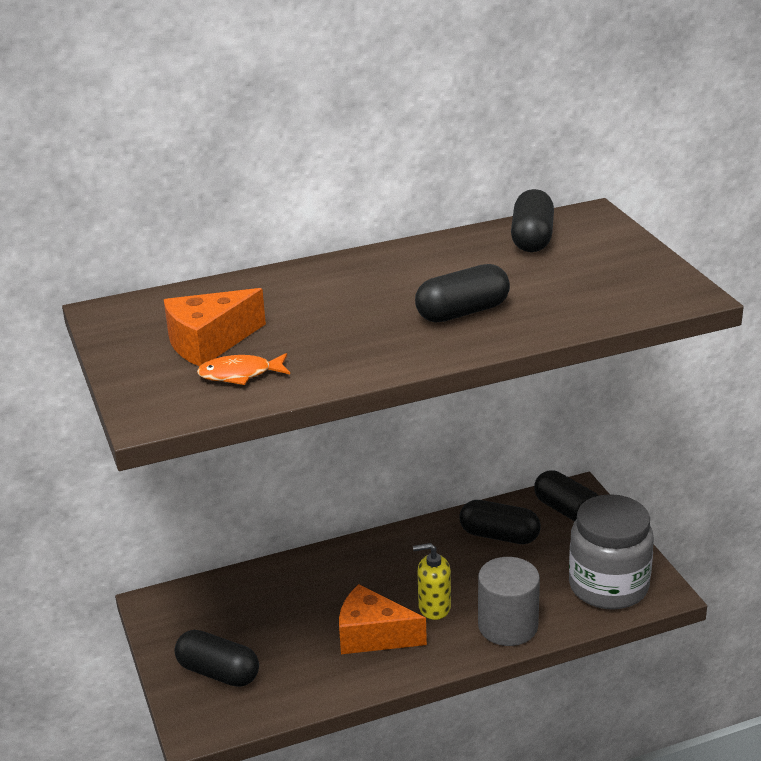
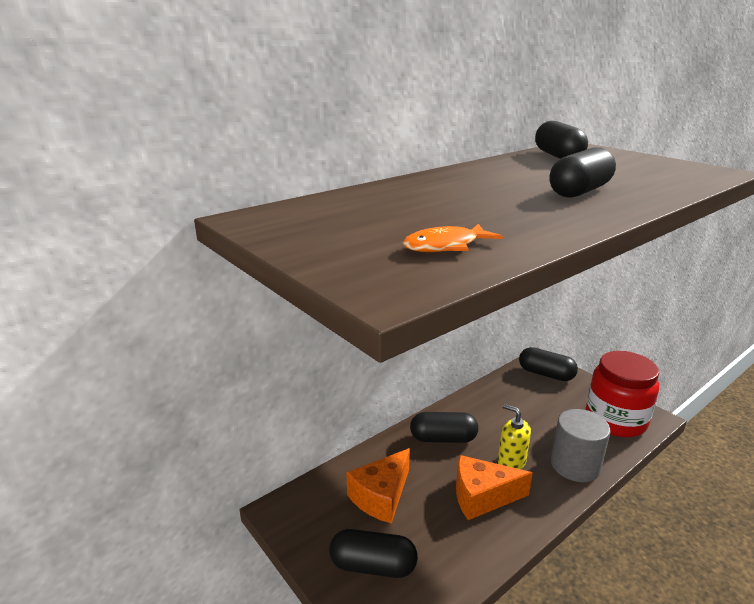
camera: 20 degrees left, 5 degrees down
(209, 343) = (382, 228): orange cheese -> orange cheese (381, 496)
(434, 607) = (511, 462): yellow soap dispenser -> yellow soap dispenser turned 60 degrees clockwise
(499, 536) = (515, 398): black capsule -> black capsule (443, 438)
(608, 586) = (615, 420): grey jar -> red jar

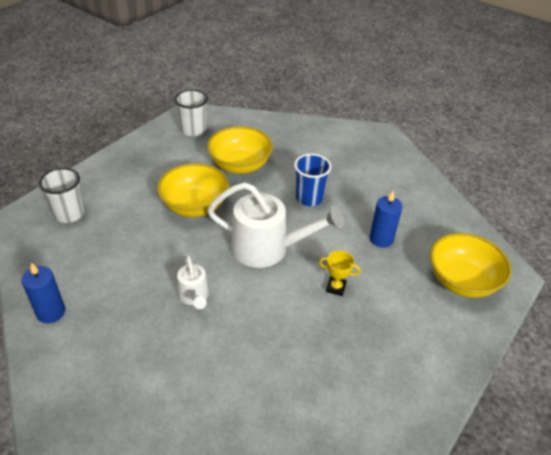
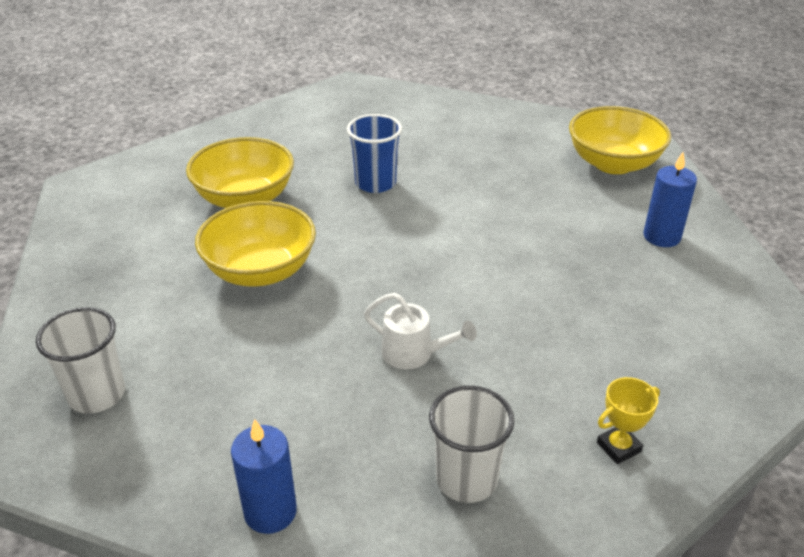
camera: 45 degrees left, 5 degrees down
(193, 130) = (121, 198): white cup -> white cup (466, 479)
(268, 248) = (412, 254): white watering can -> none
(336, 287) = (530, 241): yellow trophy -> yellow trophy (618, 447)
(381, 239) = (500, 175): blue candle -> blue candle (661, 237)

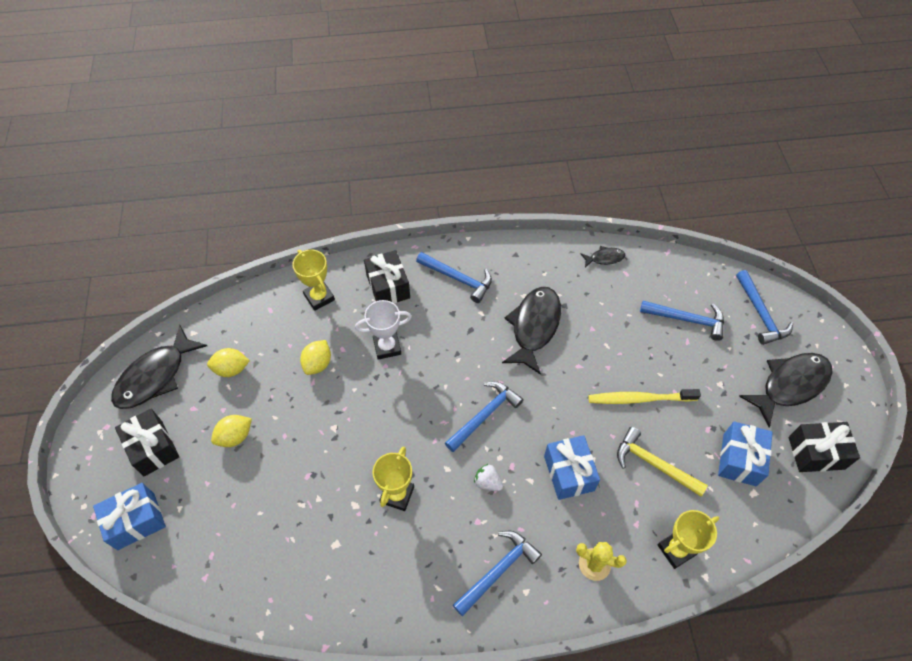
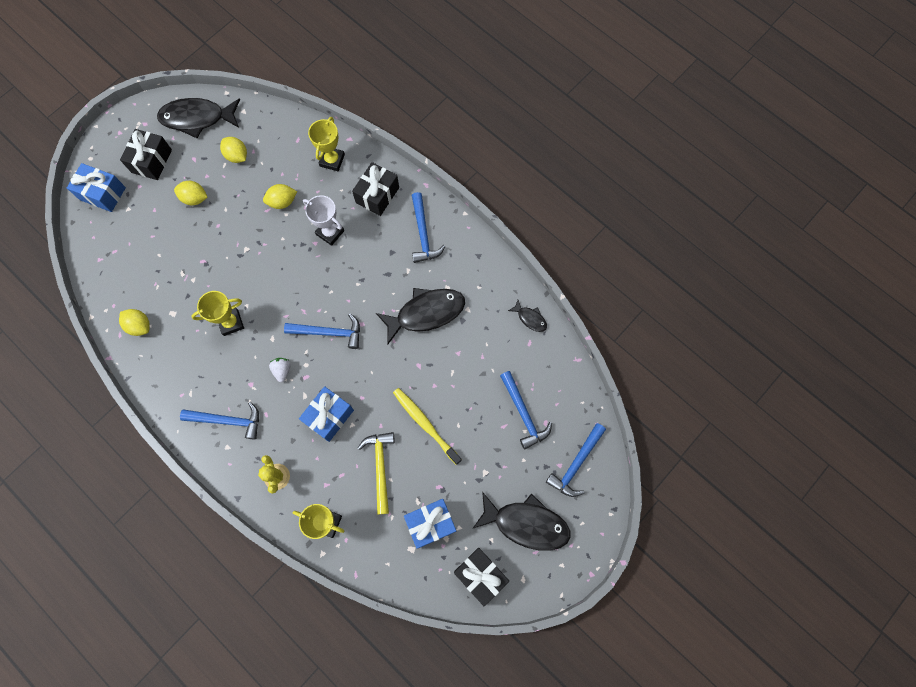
camera: 50 degrees right, 15 degrees up
(318, 588) = (139, 326): none -> yellow lemon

_ _ _ _

For each record above, write out every line exactly and skip the pictures.

camera: 20 degrees left, 5 degrees down
(209, 343) = (382, 228): orange cheese -> orange cheese (381, 496)
(434, 607) = (511, 462): yellow soap dispenser -> yellow soap dispenser turned 60 degrees clockwise
(499, 536) = (515, 398): black capsule -> black capsule (443, 438)
(608, 586) = (615, 420): grey jar -> red jar

camera: 45 degrees left, 5 degrees down
(193, 130) = (121, 198): white cup -> white cup (466, 479)
(268, 248) = (412, 254): white watering can -> none
(336, 287) = (530, 241): yellow trophy -> yellow trophy (618, 447)
(381, 239) = (500, 175): blue candle -> blue candle (661, 237)

camera: 50 degrees right, 15 degrees up
(318, 588) = (139, 326): none -> yellow lemon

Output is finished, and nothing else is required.